* _EXERCISE BRIEF_
Copy word for word, and only, the lines below from the one with "recoloured | emerald" through the last.

* _PROVIDED DATA_
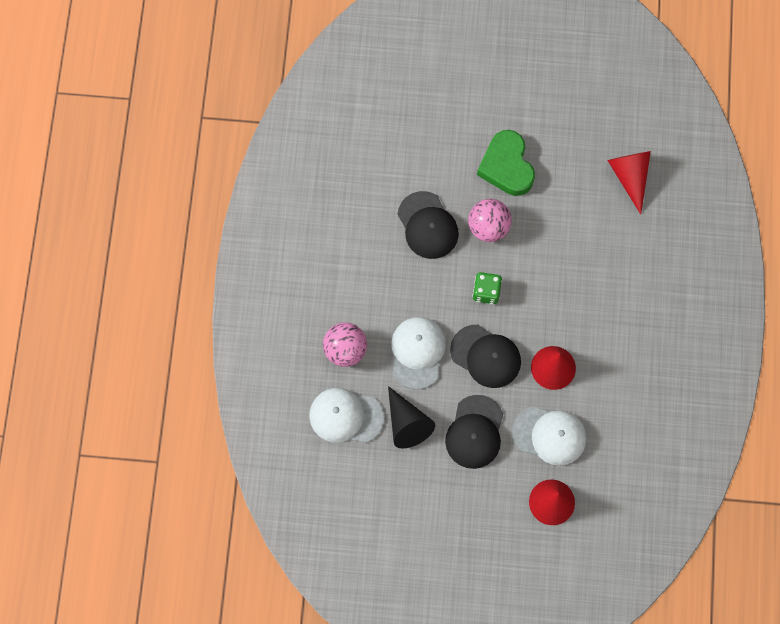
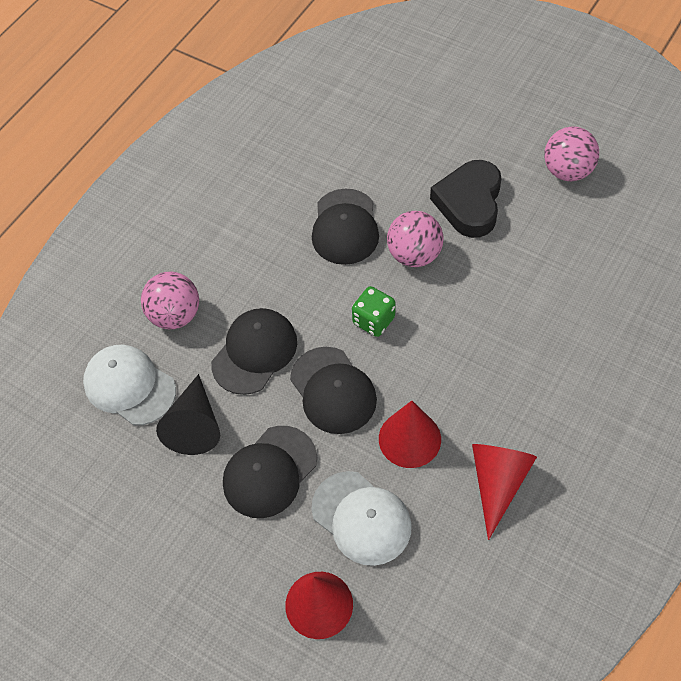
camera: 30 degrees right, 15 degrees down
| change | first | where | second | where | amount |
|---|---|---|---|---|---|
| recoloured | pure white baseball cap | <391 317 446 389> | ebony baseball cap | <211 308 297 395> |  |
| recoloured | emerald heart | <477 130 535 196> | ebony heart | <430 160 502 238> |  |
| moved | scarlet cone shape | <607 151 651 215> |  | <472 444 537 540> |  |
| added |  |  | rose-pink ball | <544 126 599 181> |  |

* _TASK OUTPUT_
| recoloured | emerald heart | <477 130 535 196> | ebony heart | <430 160 502 238> |  |
| moved | scarlet cone shape | <607 151 651 215> |  | <472 444 537 540> |  |
| added |  |  | rose-pink ball | <544 126 599 181> |  |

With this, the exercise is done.